> **INSTRUCTIONS FOR THE TASK**
Rewrite the lines below as one numbered list, leaving out the pictures and any blank lines.

> **EXTRACTED ENTRIES**
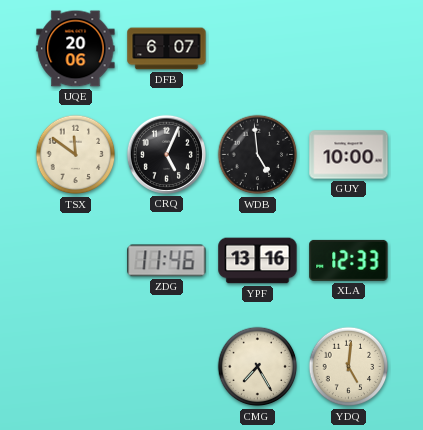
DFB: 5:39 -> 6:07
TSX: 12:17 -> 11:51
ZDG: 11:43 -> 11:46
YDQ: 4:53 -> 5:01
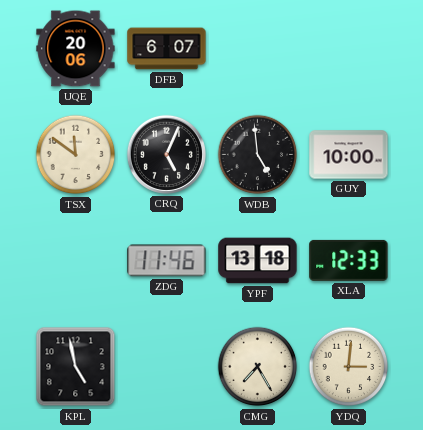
YPF: 13:16 -> 13:18
KPL: none -> 4:58
YDQ: 5:01 -> 3:01
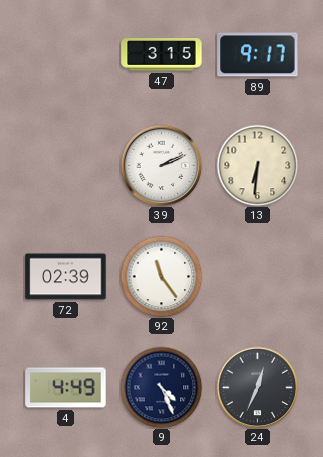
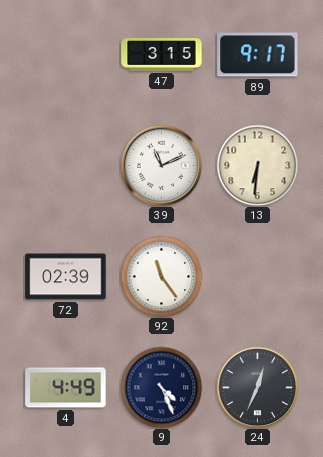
39: 2:11 -> 11:11
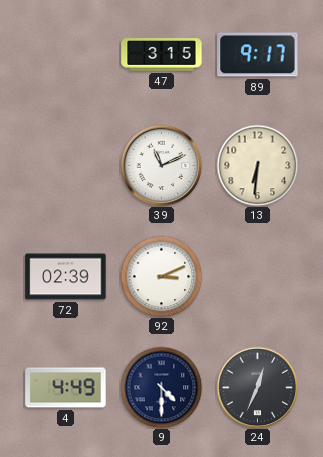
92: 11:24 -> 3:11
9: 4:26 -> 4:30
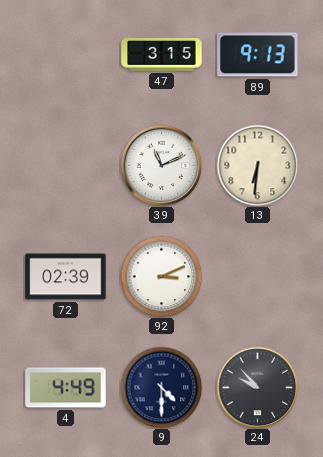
89: 9:17 -> 9:13
24: 12:34 -> 9:53
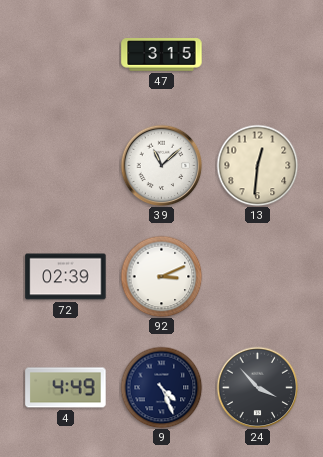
89: 9:13 -> none
39: 11:11 -> 11:08
13: 6:31 -> 12:31
9: 4:30 -> 4:26
24: 9:53 -> 3:53
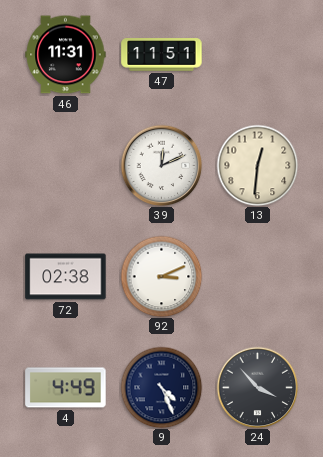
46: none -> 11:31
47: 3:15 -> 11:51
39: 11:08 -> 12:11
72: 02:39 -> 02:38
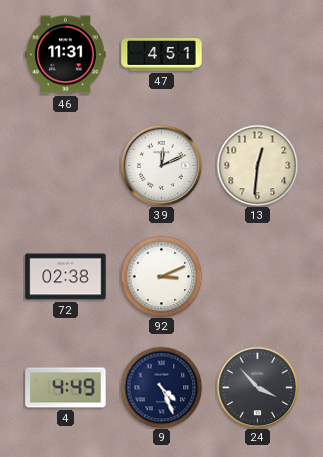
47: 11:51 -> 4:51
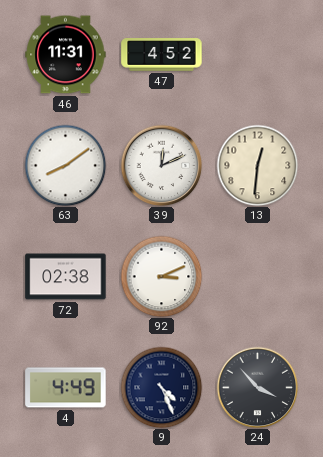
47: 4:51 -> 4:52
63: none -> 8:09
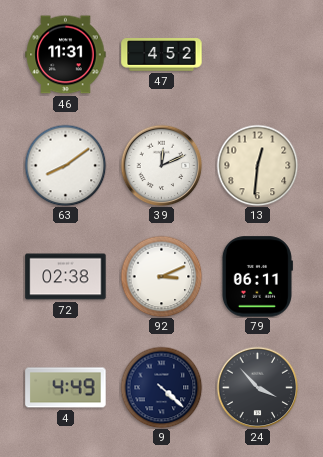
79: none -> 06:11
9: 4:26 -> 4:22
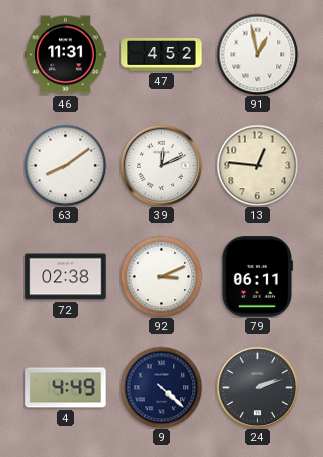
91: none -> 12:58
13: 12:31 -> 12:46
24: 3:53 -> 2:12
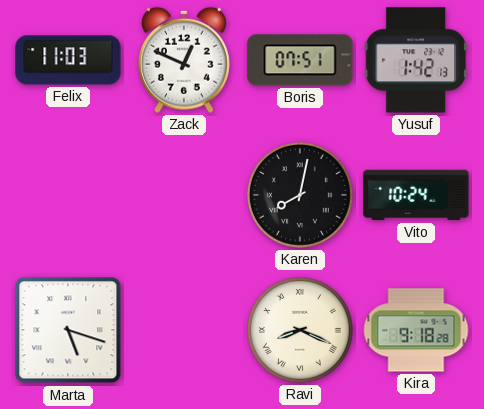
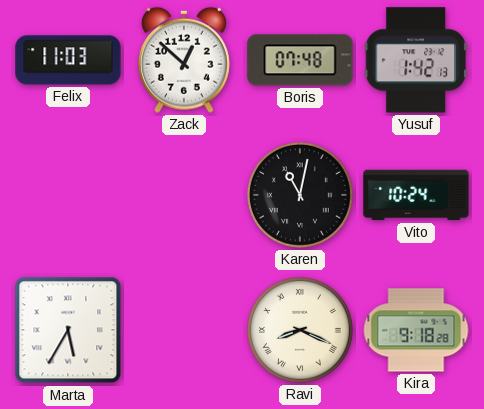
Zack: 12:49 -> 12:52
Boris: 07:51 -> 07:48
Karen: 8:02 -> 11:02
Marta: 5:18 -> 5:35
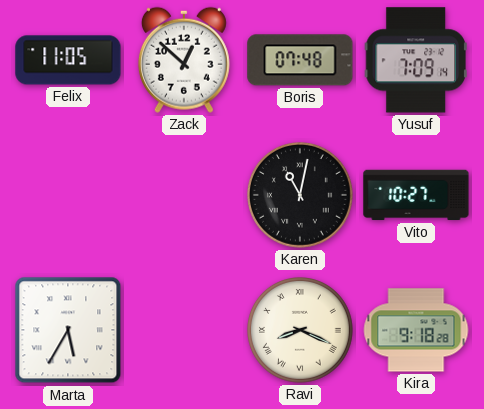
Felix: 11:03 -> 11:05
Yusuf: 1:42 -> 7:09
Vito: 10:24 -> 10:27
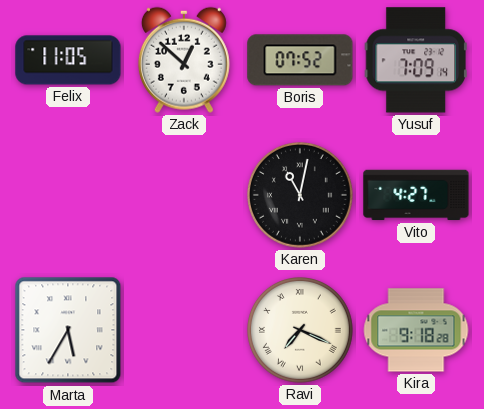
Boris: 07:48 -> 07:52
Vito: 10:27 -> 4:27
Ravi: 8:19 -> 7:19
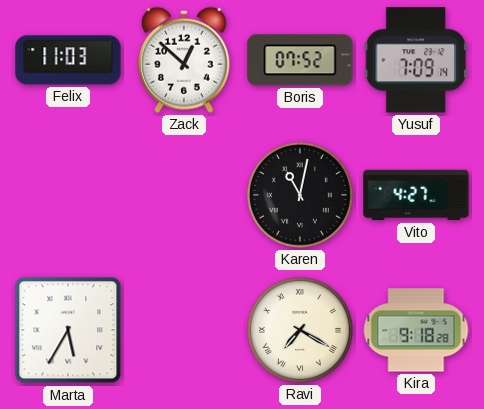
Felix: 11:05 -> 11:03
Ravi: 7:19 -> 7:20
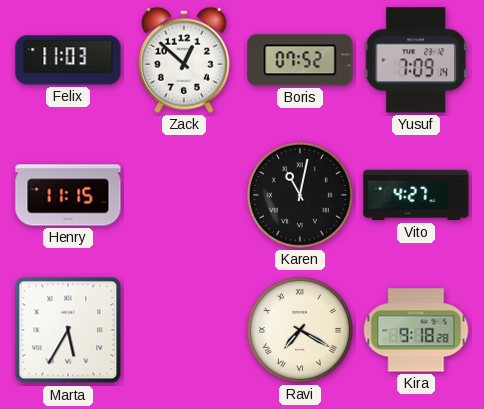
Henry: none -> 11:15
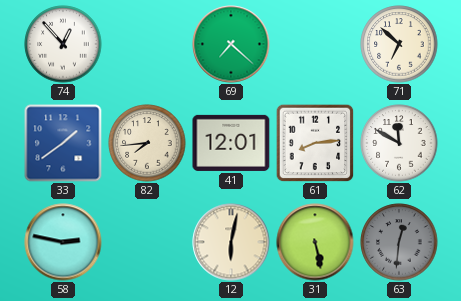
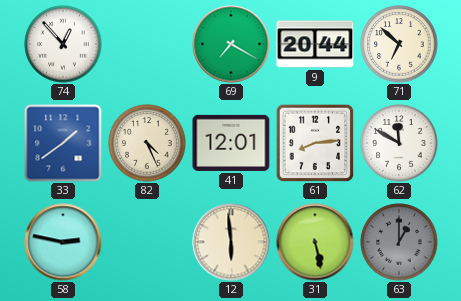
69: 7:22 -> 7:20
9: none -> 20:44
82: 7:44 -> 4:26
12: 6:02 -> 5:59
63: 12:31 -> 1:00
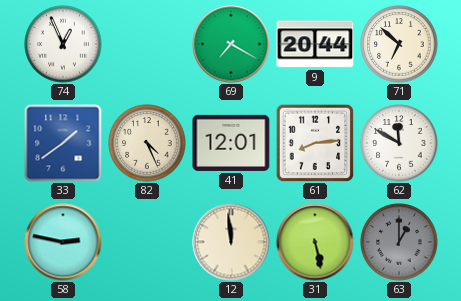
74: 12:53 -> 12:56
12: 5:59 -> 11:59
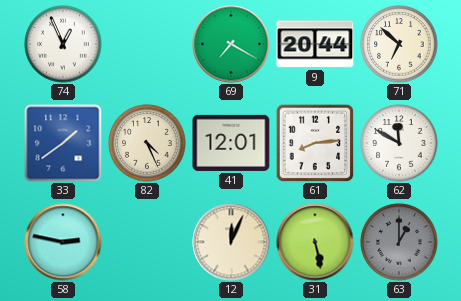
12: 11:59 -> 12:04
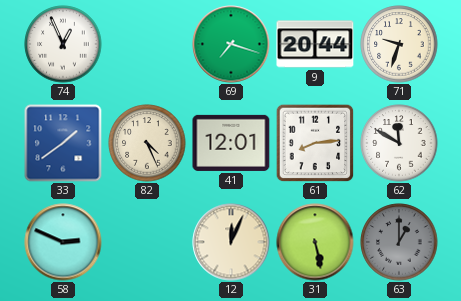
69: 7:20 -> 7:18
71: 6:52 -> 9:33
58: 2:47 -> 2:49
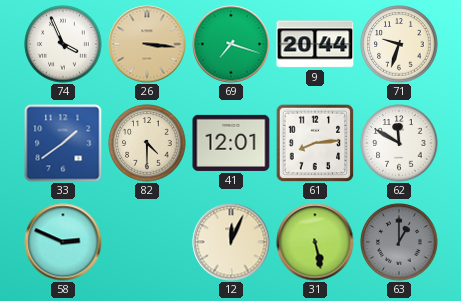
74: 12:56 -> 3:56
26: none -> 3:16
82: 4:26 -> 4:30
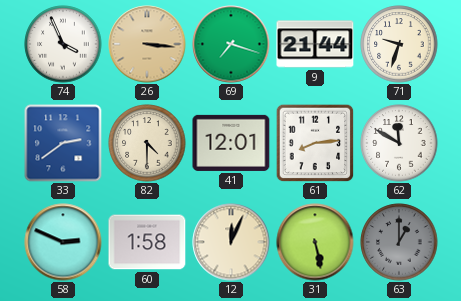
9: 20:44 -> 21:44
33: 1:39 -> 2:39
60: none -> 1:58
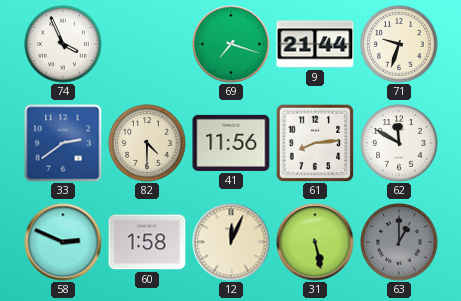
26: 3:16 -> none
41: 12:01 -> 11:56
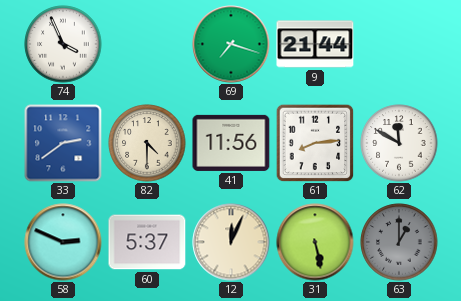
71: 9:33 -> none
60: 1:58 -> 5:37
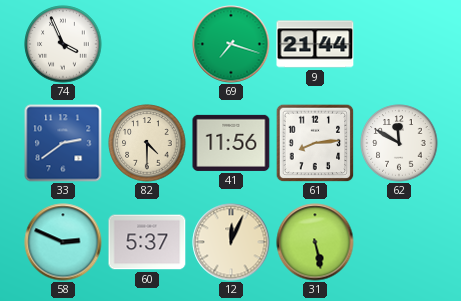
63: 1:00 -> none
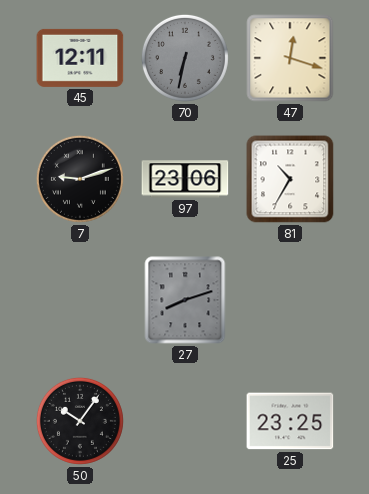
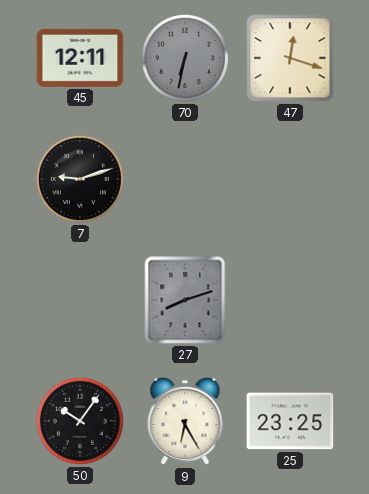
97: 23:06 -> none
81: 10:35 -> none
9: none -> 6:25
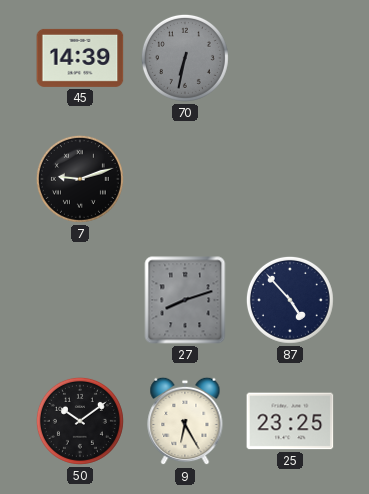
45: 12:11 -> 14:39
47: 12:18 -> none
87: none -> 4:53
50: 10:06 -> 10:09
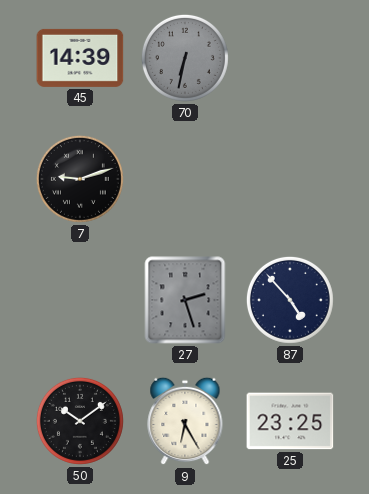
27: 8:12 -> 2:27
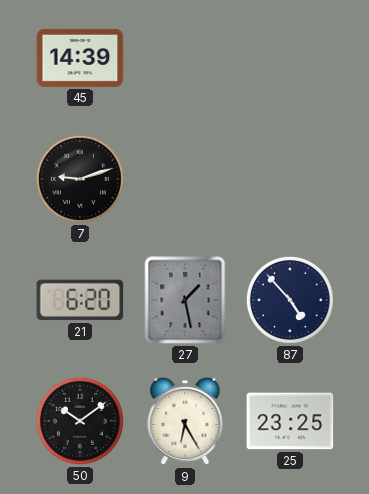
70: 6:32 -> none
21: none -> 6:20
27: 2:27 -> 1:28
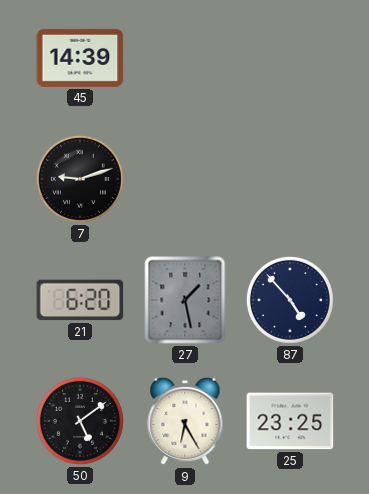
50: 10:09 -> 5:09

> **RESULT OF THIS EXERCISE**
1. DFB: 5:39 -> 6:07
2. TSX: 12:17 -> 11:51
3. ZDG: 11:43 -> 11:46
4. YDQ: 4:53 -> 5:01
5. YPF: 13:16 -> 13:18
6. KPL: none -> 4:58
7. YDQ: 5:01 -> 3:01
8. 39: 2:11 -> 11:11
9. 92: 11:24 -> 3:11
10. 9: 4:26 -> 4:30
11. 89: 9:17 -> 9:13
12. 24: 12:34 -> 9:53
13. 89: 9:13 -> none
14. 39: 11:11 -> 11:08
15. 13: 6:31 -> 12:31
16. 9: 4:30 -> 4:26
17. 24: 9:53 -> 3:53
18. 46: none -> 11:31
19. 47: 3:15 -> 11:51
20. 39: 11:08 -> 12:11
21. 72: 02:39 -> 02:38
22. 47: 11:51 -> 4:51
23. 47: 4:51 -> 4:52
24. 63: none -> 8:09
25. 79: none -> 06:11
26. 9: 4:26 -> 4:22
27. 91: none -> 12:58
28. 13: 12:31 -> 12:46
29. 24: 3:53 -> 2:12
30. Zack: 12:49 -> 12:52
31. Boris: 07:51 -> 07:48
32. Karen: 8:02 -> 11:02
33. Marta: 5:18 -> 5:35
34. Felix: 11:03 -> 11:05
35. Yusuf: 1:42 -> 7:09
36. Vito: 10:24 -> 10:27
37. Boris: 07:48 -> 07:52
38. Vito: 10:27 -> 4:27
39. Ravi: 8:19 -> 7:19
40. Felix: 11:05 -> 11:03
41. Ravi: 7:19 -> 7:20
42. Henry: none -> 11:15
43. 69: 7:22 -> 7:20
44. 9: none -> 20:44
45. 82: 7:44 -> 4:26
46. 12: 6:02 -> 5:59
47. 63: 12:31 -> 1:00
48. 74: 12:53 -> 12:56
49. 12: 5:59 -> 11:59
50. 12: 11:59 -> 12:04
51. 69: 7:20 -> 7:18
52. 71: 6:52 -> 9:33
53. 58: 2:47 -> 2:49
54. 74: 12:56 -> 3:56
55. 26: none -> 3:16
56. 82: 4:26 -> 4:30
57. 9: 20:44 -> 21:44
58. 33: 1:39 -> 2:39
59. 60: none -> 1:58
60. 26: 3:16 -> none
61. 41: 12:01 -> 11:56
62. 71: 9:33 -> none
63. 60: 1:58 -> 5:37
64. 63: 1:00 -> none
65. 97: 23:06 -> none
66. 81: 10:35 -> none
67. 9: none -> 6:25
68. 45: 12:11 -> 14:39
69. 47: 12:18 -> none
70. 87: none -> 4:53
71. 50: 10:06 -> 10:09
72. 27: 8:12 -> 2:27
73. 70: 6:32 -> none
74. 21: none -> 6:20
75. 27: 2:27 -> 1:28
76. 50: 10:09 -> 5:09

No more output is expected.